→ **WORK TO COMPLETE**
An exact copy of all the lines below is required, with every image left out.

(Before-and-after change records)
────

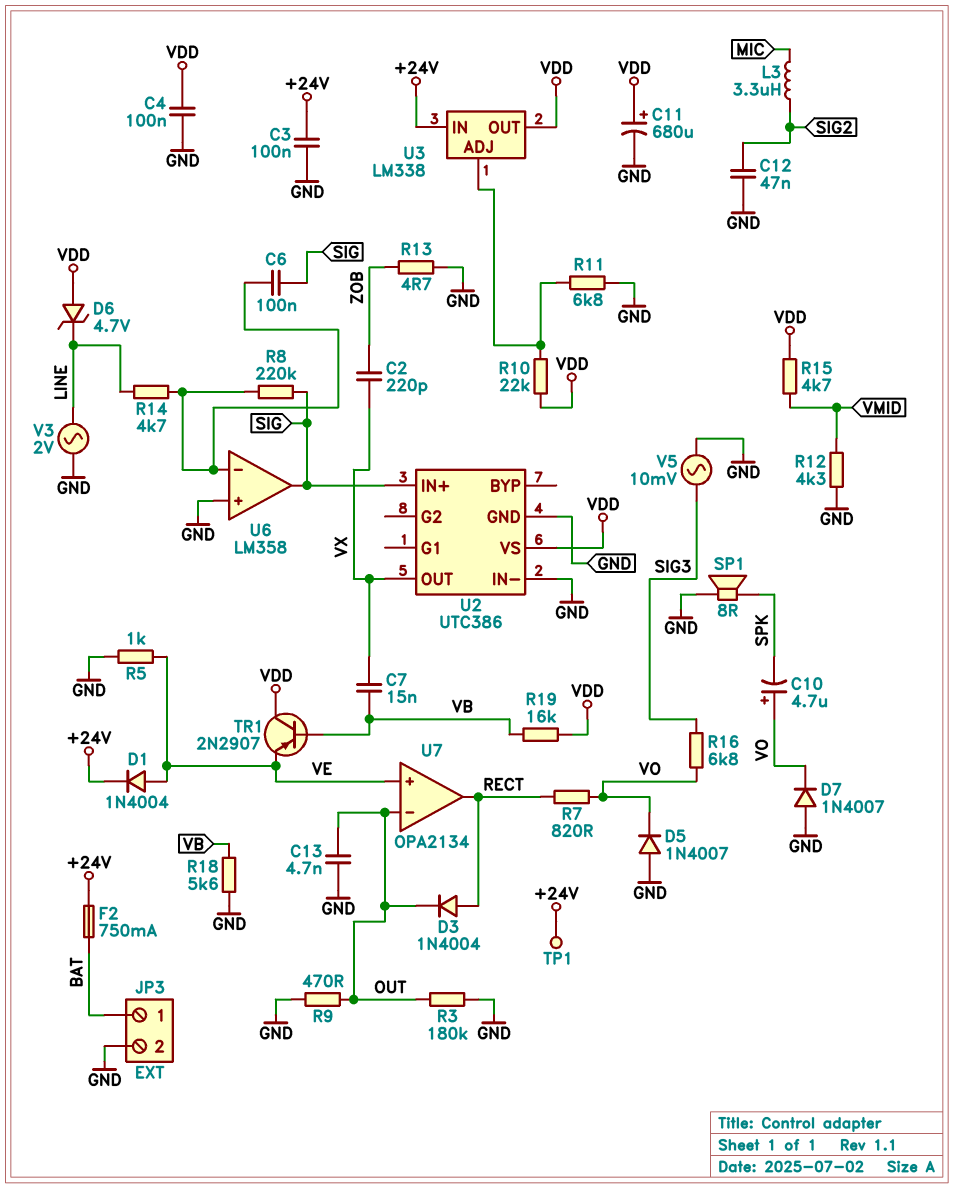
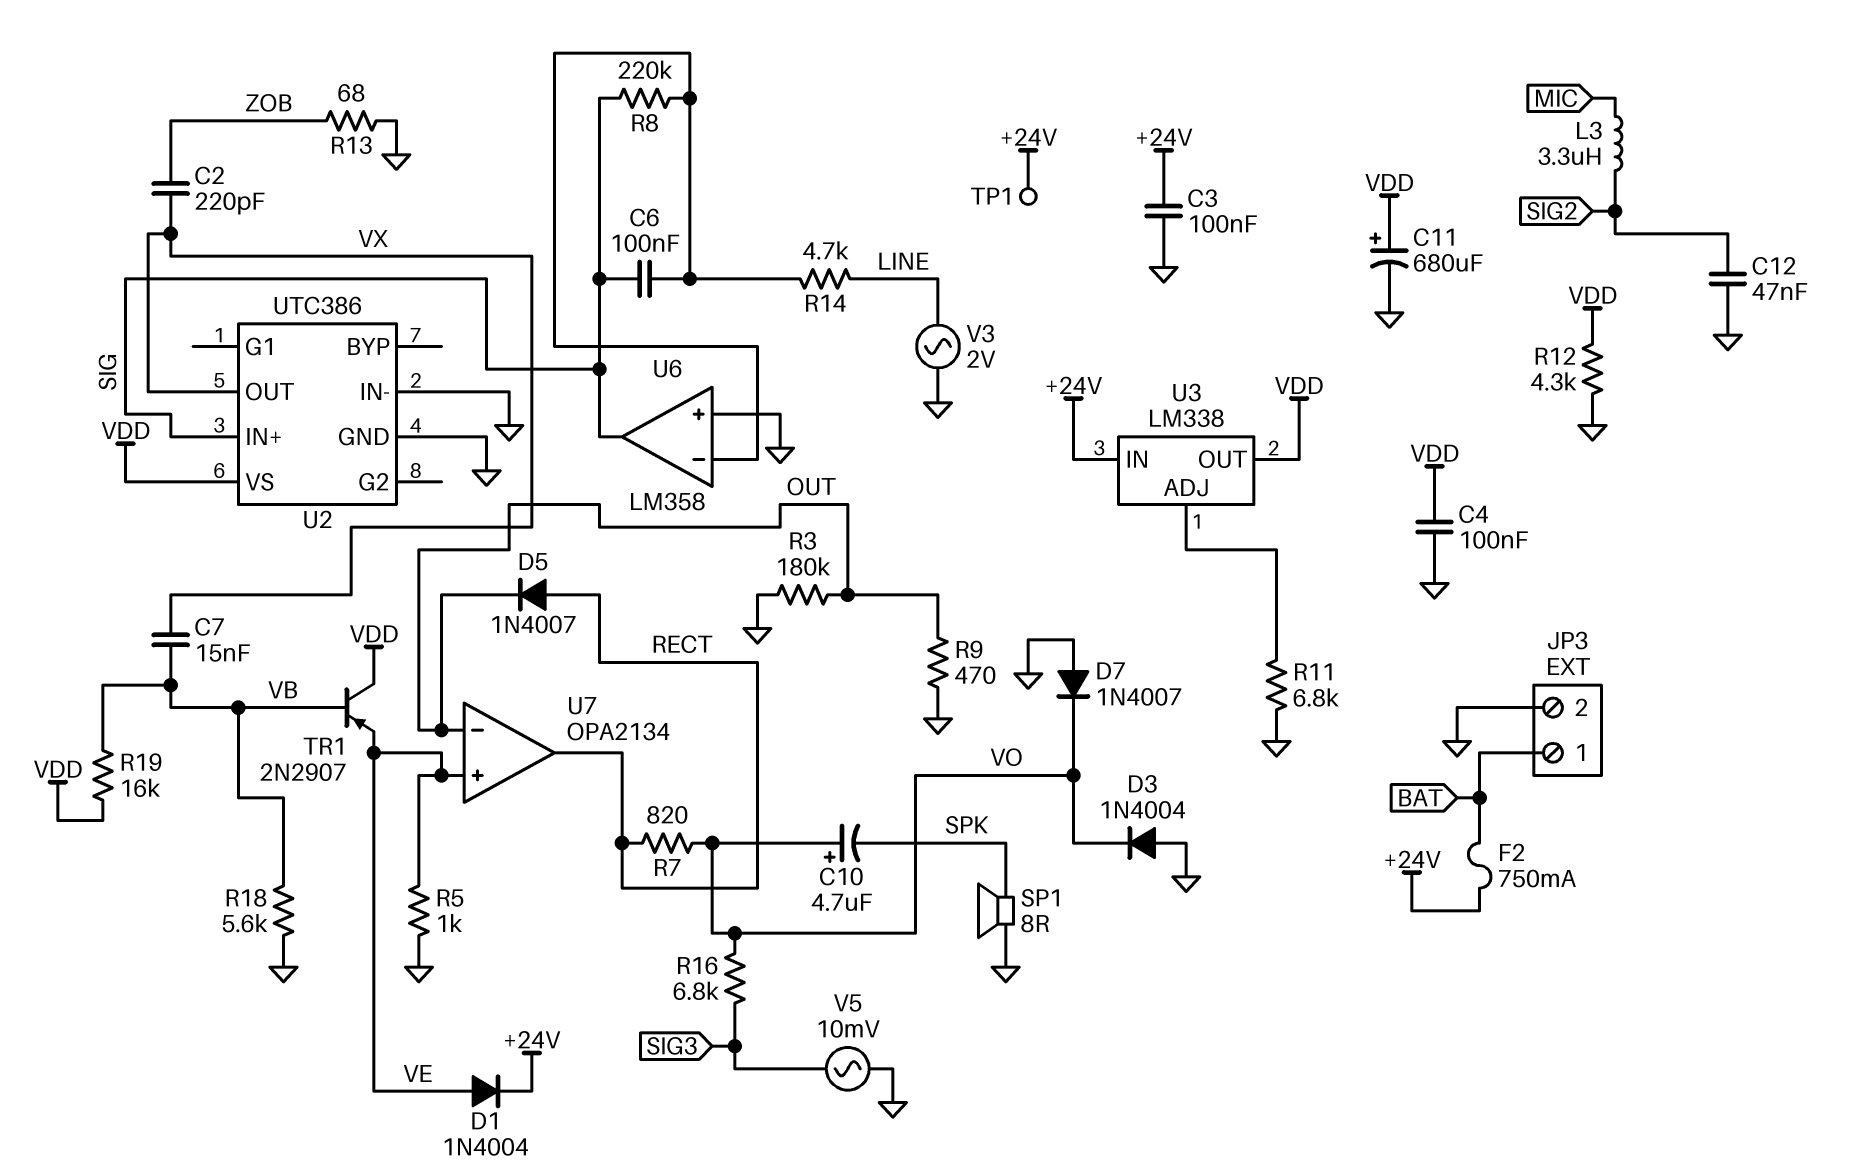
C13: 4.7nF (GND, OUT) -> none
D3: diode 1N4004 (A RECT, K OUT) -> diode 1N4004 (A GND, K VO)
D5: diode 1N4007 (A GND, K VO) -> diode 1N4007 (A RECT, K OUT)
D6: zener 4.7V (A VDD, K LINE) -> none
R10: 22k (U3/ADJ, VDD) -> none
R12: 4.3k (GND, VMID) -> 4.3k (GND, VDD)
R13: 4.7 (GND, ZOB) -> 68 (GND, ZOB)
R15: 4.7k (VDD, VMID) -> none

────

→ **SOLUTION TO THIS EXERCISE**
C13: 4.7nF (GND, OUT) -> none
D3: diode 1N4004 (A RECT, K OUT) -> diode 1N4004 (A GND, K VO)
D5: diode 1N4007 (A GND, K VO) -> diode 1N4007 (A RECT, K OUT)
D6: zener 4.7V (A VDD, K LINE) -> none
R10: 22k (U3/ADJ, VDD) -> none
R12: 4.3k (GND, VMID) -> 4.3k (GND, VDD)
R13: 4.7 (GND, ZOB) -> 68 (GND, ZOB)
R15: 4.7k (VDD, VMID) -> none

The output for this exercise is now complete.